Please take the lines from the one holding "camera: 165 degrees left, 10 degrees up" through the one holding "camera: 20 degrees left, 0 degrees up" in the data below and copy them exactly.

[Extracted records]
_____
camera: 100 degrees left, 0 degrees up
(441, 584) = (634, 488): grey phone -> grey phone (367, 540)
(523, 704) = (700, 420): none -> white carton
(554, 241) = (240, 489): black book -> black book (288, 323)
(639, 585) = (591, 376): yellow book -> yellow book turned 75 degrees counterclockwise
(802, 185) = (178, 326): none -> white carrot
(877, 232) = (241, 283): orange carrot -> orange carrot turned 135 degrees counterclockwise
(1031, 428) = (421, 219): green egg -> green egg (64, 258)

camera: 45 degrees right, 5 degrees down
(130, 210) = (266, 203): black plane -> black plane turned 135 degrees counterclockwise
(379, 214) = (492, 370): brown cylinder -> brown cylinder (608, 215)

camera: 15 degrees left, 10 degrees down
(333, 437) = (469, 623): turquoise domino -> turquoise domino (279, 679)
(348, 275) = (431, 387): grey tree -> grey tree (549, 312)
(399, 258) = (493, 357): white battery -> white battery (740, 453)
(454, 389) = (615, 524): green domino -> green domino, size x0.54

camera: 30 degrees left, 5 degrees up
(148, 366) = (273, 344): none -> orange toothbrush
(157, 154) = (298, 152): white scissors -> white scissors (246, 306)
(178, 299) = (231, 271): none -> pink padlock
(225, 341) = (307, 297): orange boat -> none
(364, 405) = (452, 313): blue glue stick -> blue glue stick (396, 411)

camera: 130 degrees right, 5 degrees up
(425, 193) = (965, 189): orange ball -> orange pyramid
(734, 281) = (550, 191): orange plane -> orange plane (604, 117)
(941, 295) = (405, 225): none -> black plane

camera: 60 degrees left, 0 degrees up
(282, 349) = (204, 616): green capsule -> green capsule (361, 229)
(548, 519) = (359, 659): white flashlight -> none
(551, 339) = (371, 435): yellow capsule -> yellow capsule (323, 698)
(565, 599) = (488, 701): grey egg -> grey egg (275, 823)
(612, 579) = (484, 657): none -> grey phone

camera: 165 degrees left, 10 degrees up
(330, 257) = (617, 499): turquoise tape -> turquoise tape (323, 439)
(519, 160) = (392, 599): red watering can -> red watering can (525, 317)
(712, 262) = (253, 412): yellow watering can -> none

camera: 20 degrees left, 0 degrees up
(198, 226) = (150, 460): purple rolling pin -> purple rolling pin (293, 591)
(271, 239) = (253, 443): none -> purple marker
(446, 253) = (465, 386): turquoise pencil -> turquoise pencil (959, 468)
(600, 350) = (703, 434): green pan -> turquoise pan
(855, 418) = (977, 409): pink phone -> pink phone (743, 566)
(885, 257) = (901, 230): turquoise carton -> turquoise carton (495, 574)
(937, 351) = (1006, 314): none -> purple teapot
_____
-- Task solution --
camera: 165 degrees left, 10 degrees up
(330, 257) = (617, 499): turquoise tape -> turquoise tape (323, 439)
(519, 160) = (392, 599): red watering can -> red watering can (525, 317)
(712, 262) = (253, 412): yellow watering can -> none

camera: 20 degrees left, 0 degrees up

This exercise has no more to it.